**Your task**
Copy, pictures aside: the lines below from the one that holds "V1: AC 24V (NET18, NET26) -> none" through the final line of the listing, both ends included, exactly as they are and nothing else.

**Study material**
━━━━━━━━━━━━━━━━━━━━

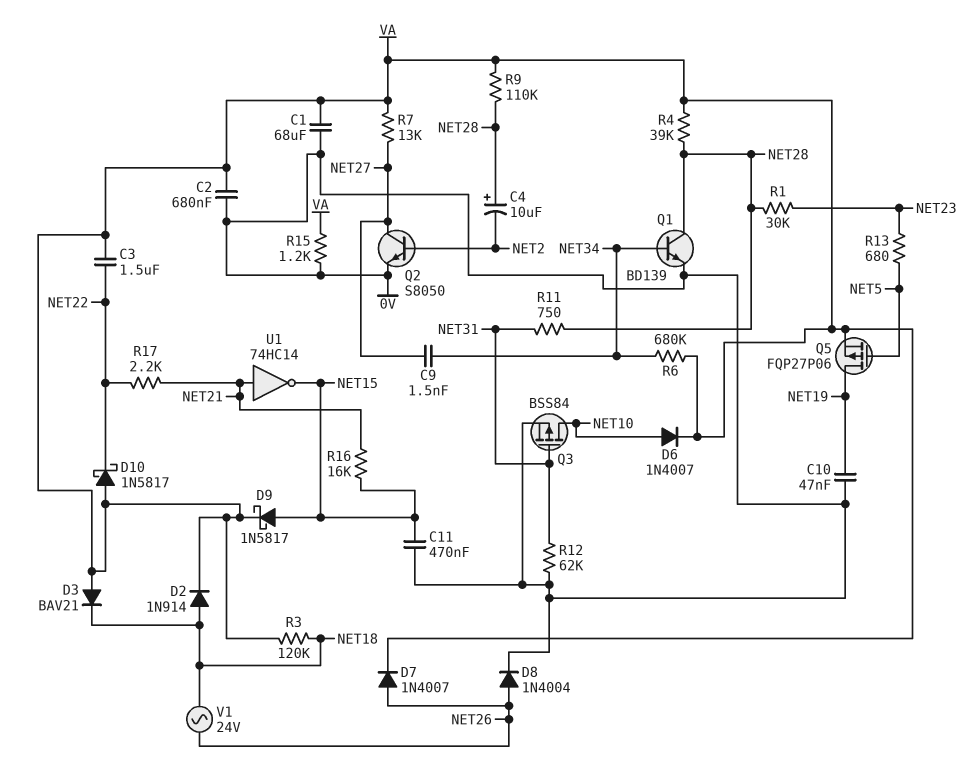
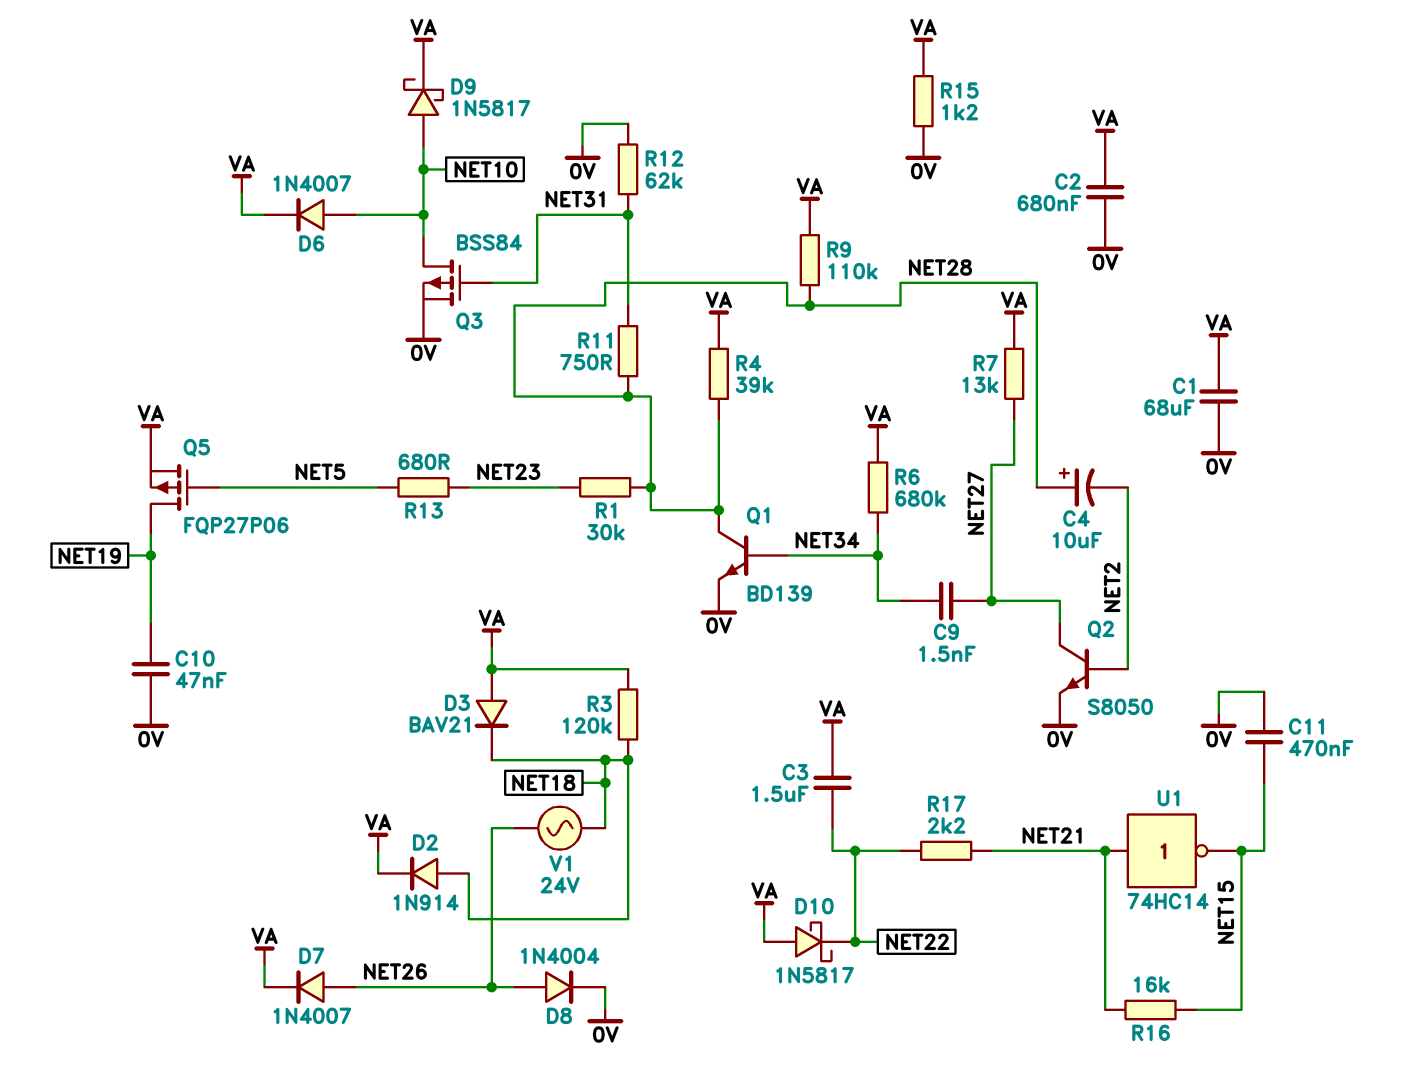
D9: schottky 1N5817 (A NET15, K VA) -> schottky 1N5817 (A NET10, K VA)

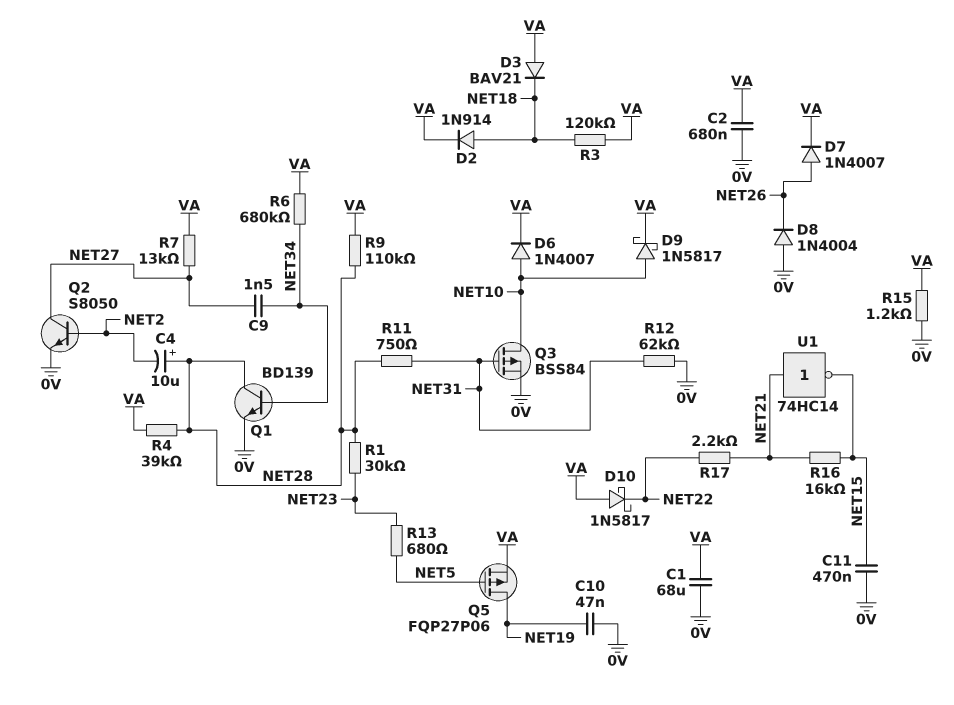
C3: 1.5uF (NET22, VA) -> none
D8: diode 1N4004 (A NET26, K 0V) -> diode 1N4004 (A 0V, K NET26)
V1: AC 24V (NET18, NET26) -> none

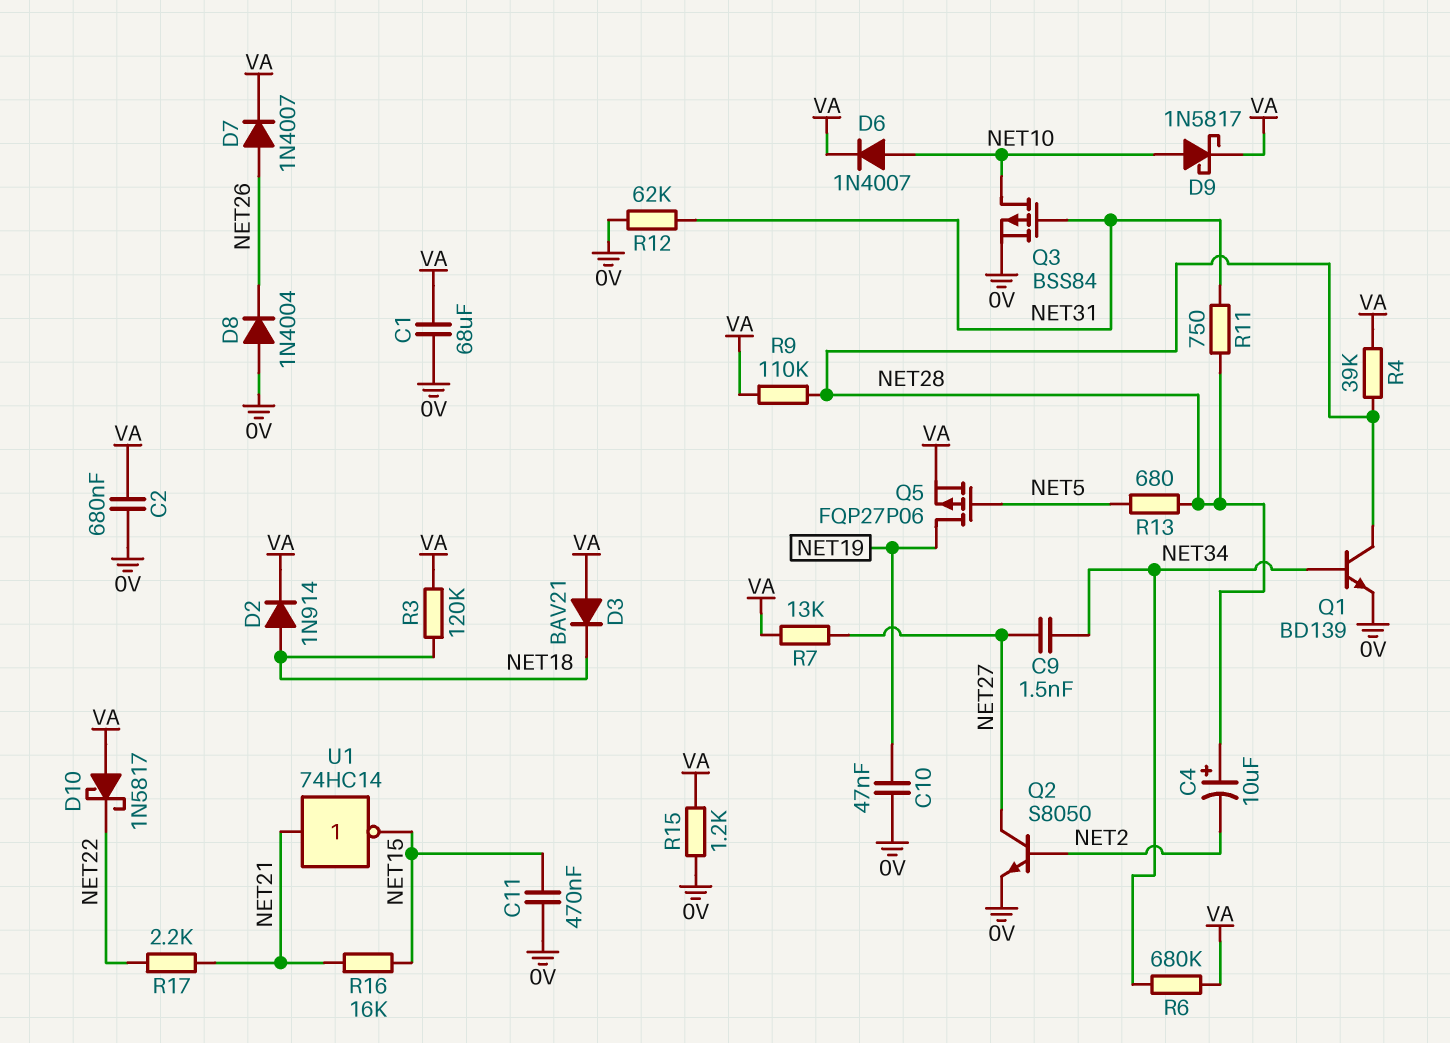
R1: 30k (NET23, NET28) -> none
R13: 680 (NET5, NET23) -> 680 (NET5, NET28)

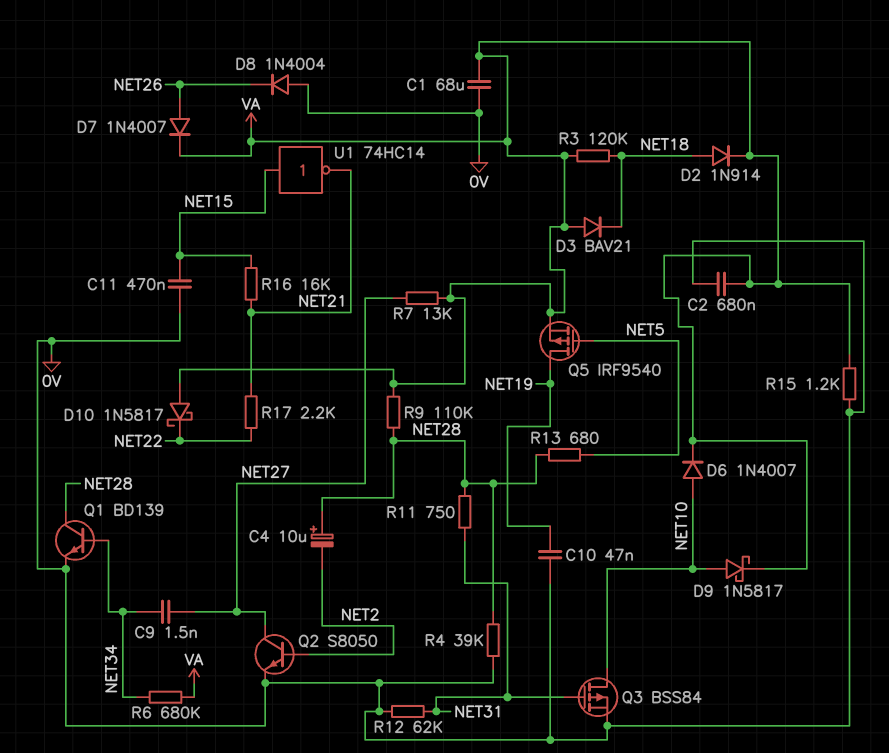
Q5: PMOS FQP27P06 (G NET5, D NET19, S VA) -> PMOS IRF9540 (G NET5, D NET19, S VA)
R4: 39k (NET28, VA) -> 39k (0V, NET28)
U1: NOT 74HC14 (in NET21, out NET15) -> NOT 74HC14 (in NET15, out NET21)

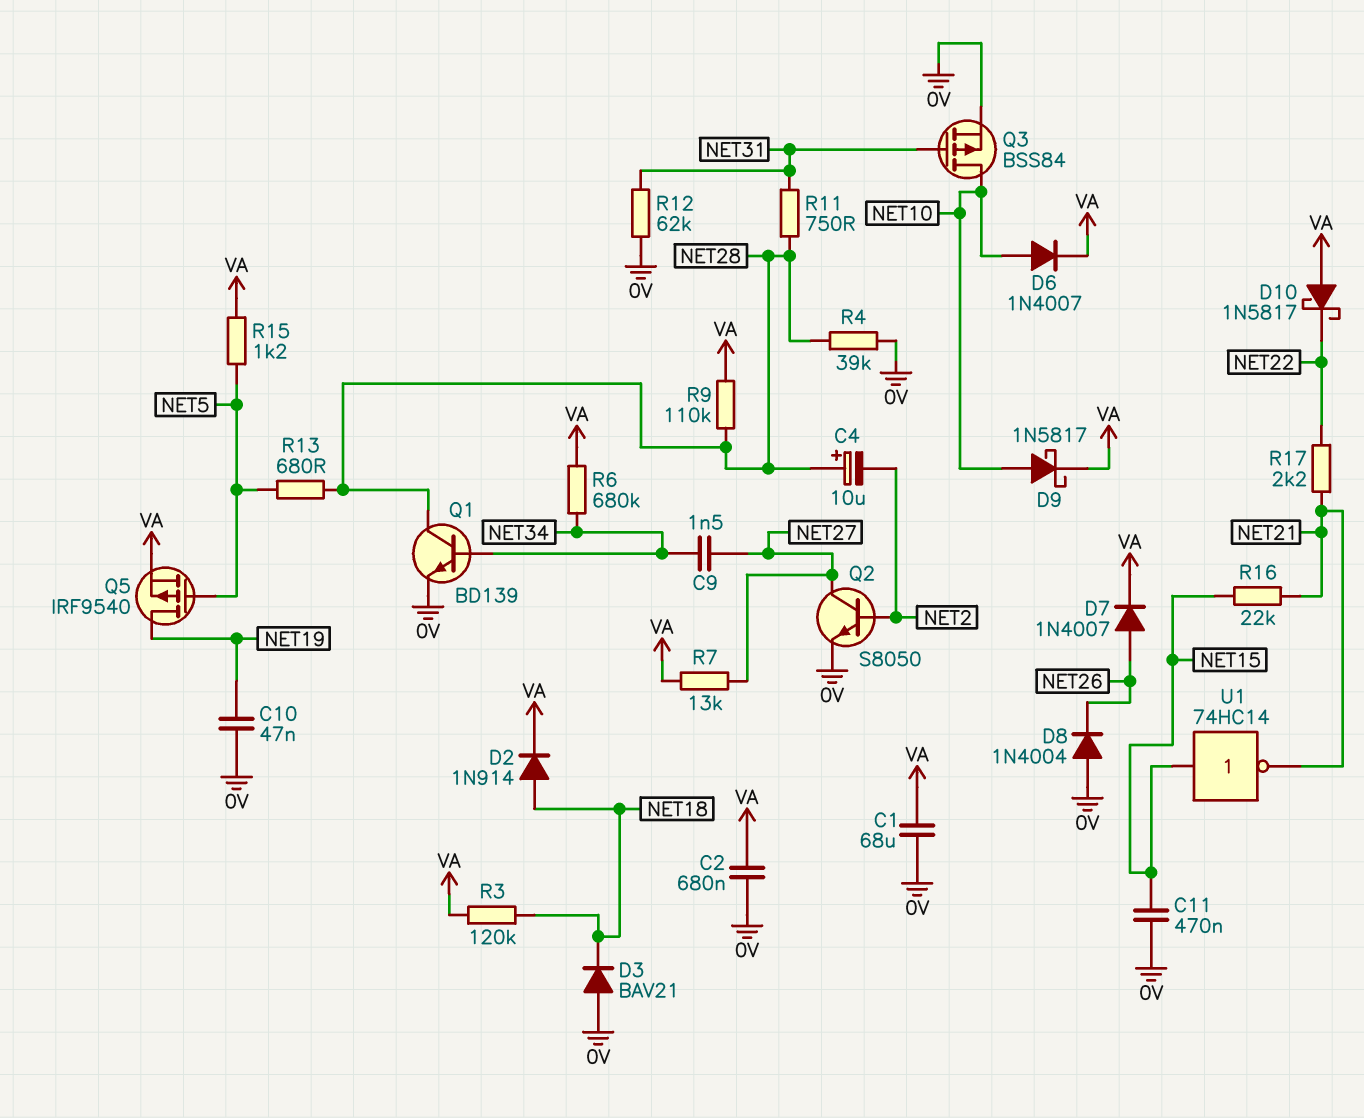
D3: diode BAV21 (A VA, K NET18) -> diode BAV21 (A 0V, K NET18)
R15: 1.2k (0V, VA) -> 1.2k (NET5, VA)
R16: 16k (NET15, NET21) -> 22k (NET15, NET21)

━━━━━━━━━━━━━━━━━━━━

**Exercise output**
V1: AC 24V (NET18, NET26) -> none

R1: 30k (NET23, NET28) -> none
R13: 680 (NET5, NET23) -> 680 (NET5, NET28)

Q5: PMOS FQP27P06 (G NET5, D NET19, S VA) -> PMOS IRF9540 (G NET5, D NET19, S VA)
R4: 39k (NET28, VA) -> 39k (0V, NET28)
U1: NOT 74HC14 (in NET21, out NET15) -> NOT 74HC14 (in NET15, out NET21)

D3: diode BAV21 (A VA, K NET18) -> diode BAV21 (A 0V, K NET18)
R15: 1.2k (0V, VA) -> 1.2k (NET5, VA)
R16: 16k (NET15, NET21) -> 22k (NET15, NET21)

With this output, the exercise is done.